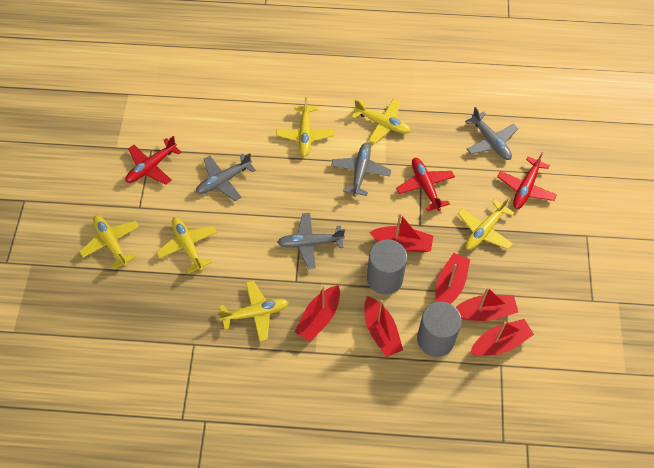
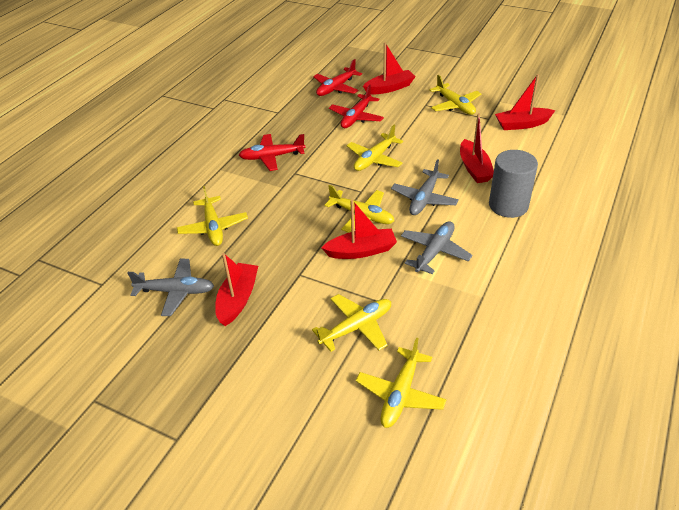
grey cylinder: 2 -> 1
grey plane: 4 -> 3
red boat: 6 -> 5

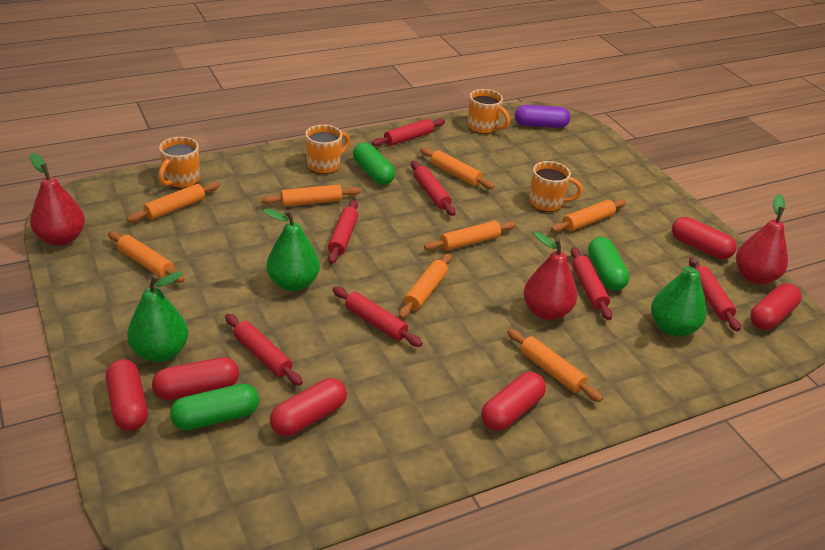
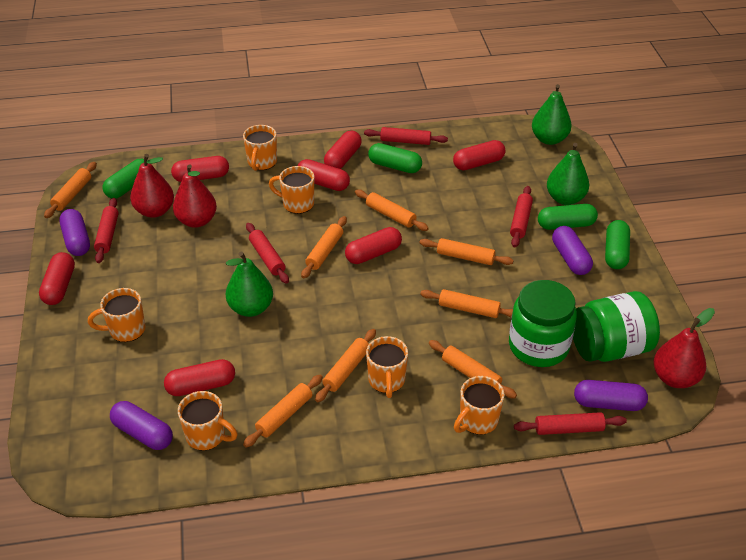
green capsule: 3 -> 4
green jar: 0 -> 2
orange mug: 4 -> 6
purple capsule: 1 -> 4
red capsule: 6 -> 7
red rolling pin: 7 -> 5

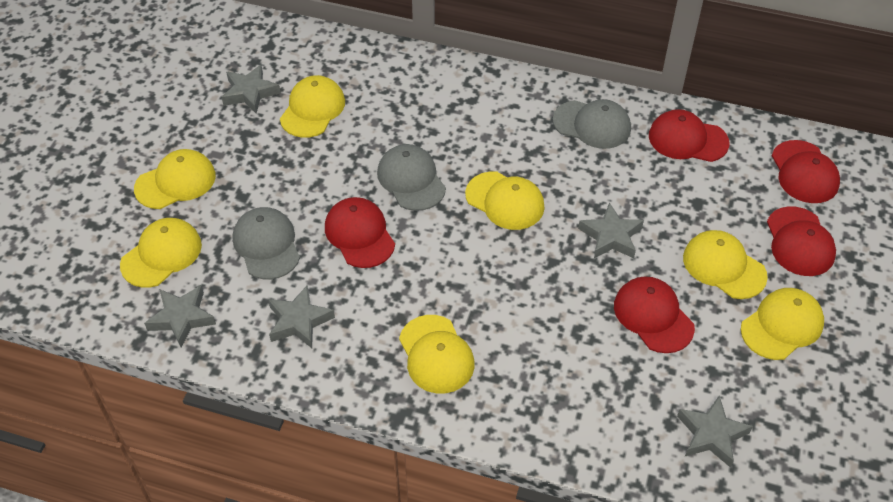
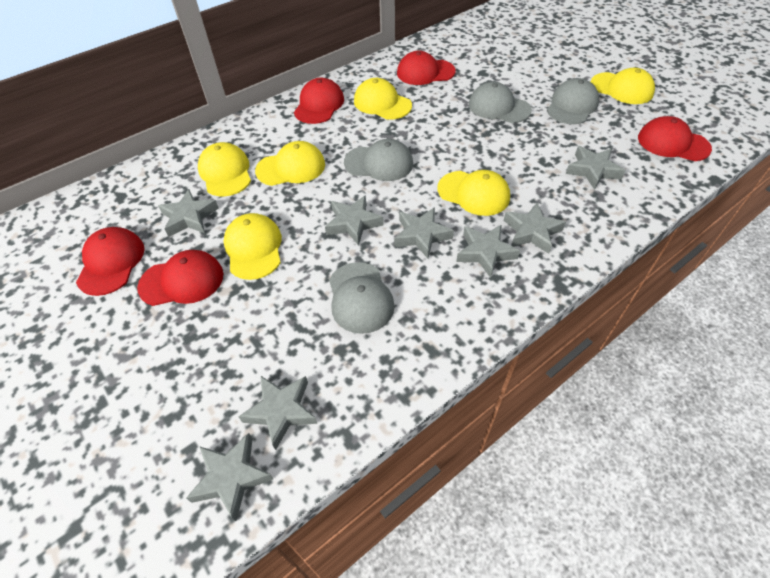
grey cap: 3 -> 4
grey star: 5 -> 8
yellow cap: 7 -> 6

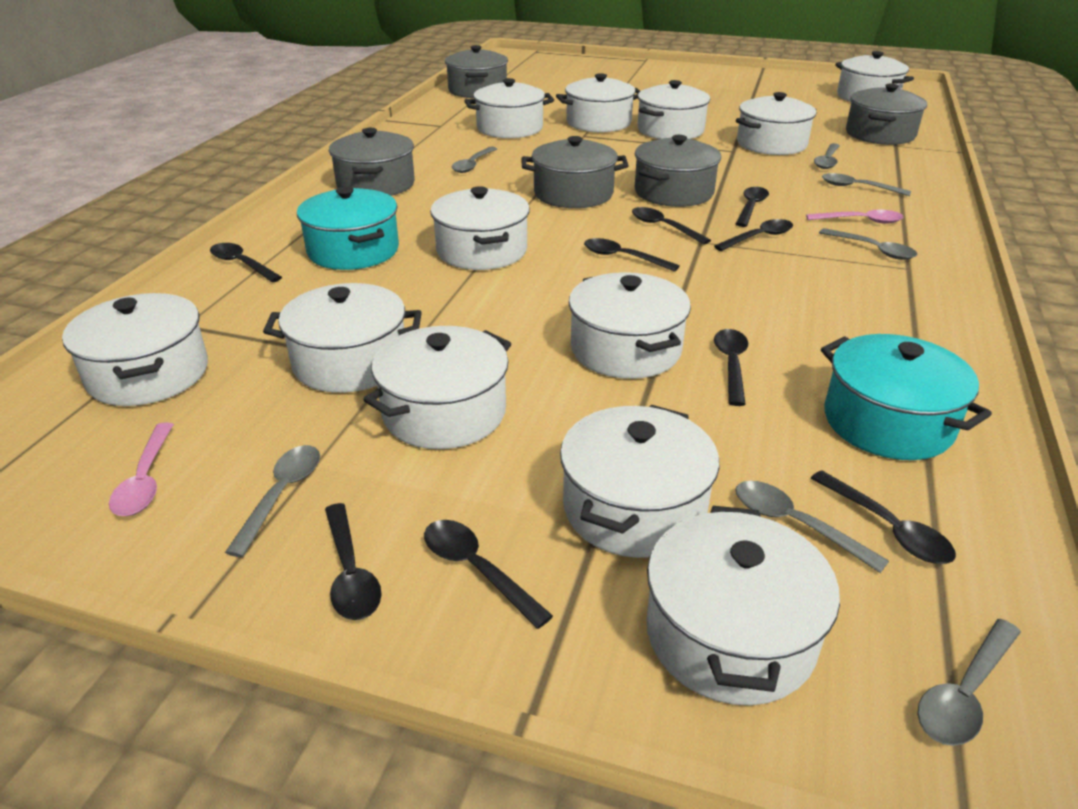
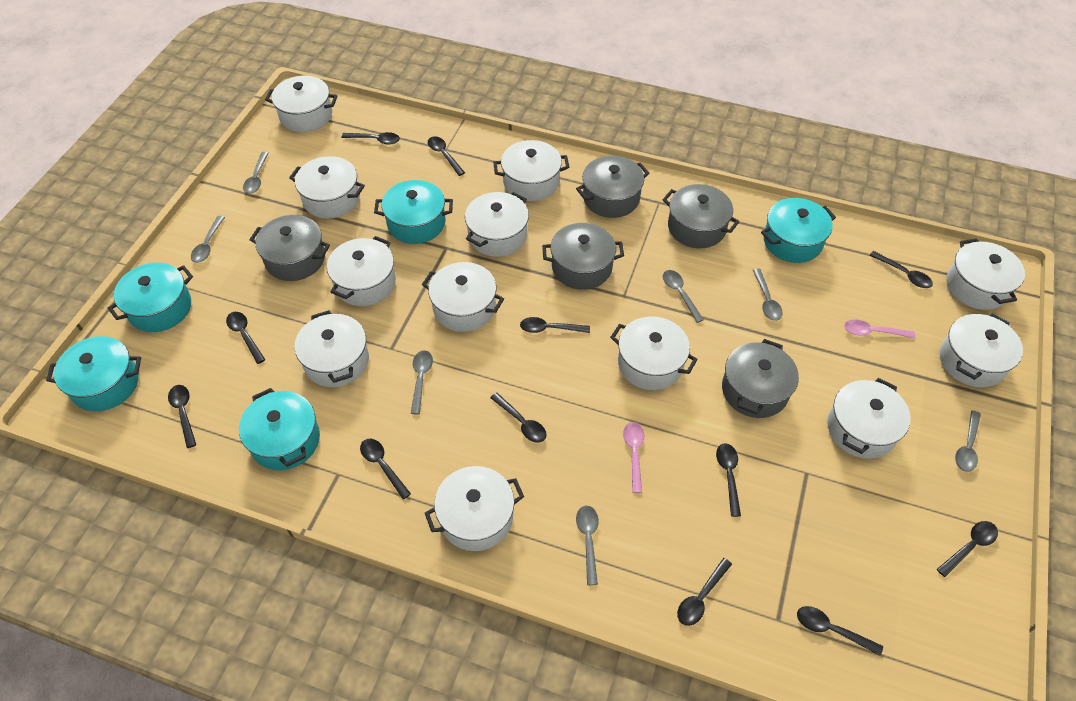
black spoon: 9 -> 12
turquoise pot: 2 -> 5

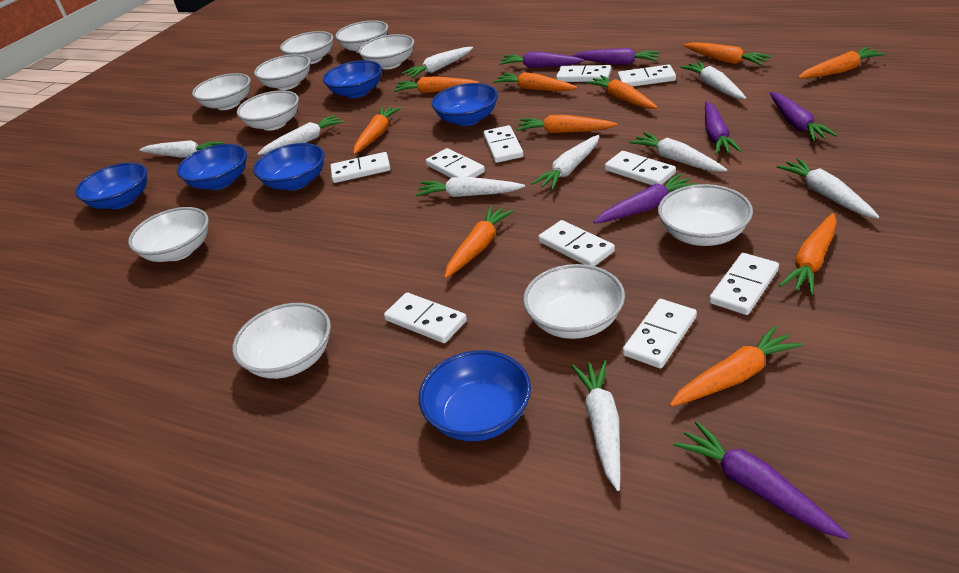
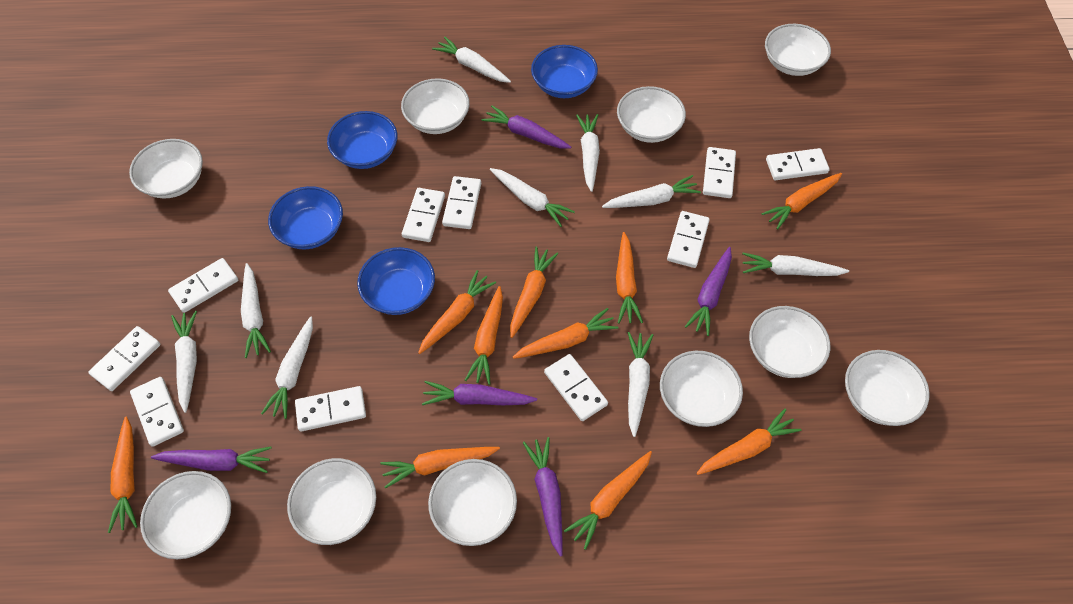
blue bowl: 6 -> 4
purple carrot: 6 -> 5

--

**Task objective:** Text only, please: give the listing again word for word with no images.

**Answer space:**
grey cylinder: 2 -> 1
grey plane: 4 -> 3
red boat: 6 -> 5

green capsule: 3 -> 4
green jar: 0 -> 2
orange mug: 4 -> 6
purple capsule: 1 -> 4
red capsule: 6 -> 7
red rolling pin: 7 -> 5

grey cap: 3 -> 4
grey star: 5 -> 8
yellow cap: 7 -> 6

black spoon: 9 -> 12
turquoise pot: 2 -> 5

blue bowl: 6 -> 4
purple carrot: 6 -> 5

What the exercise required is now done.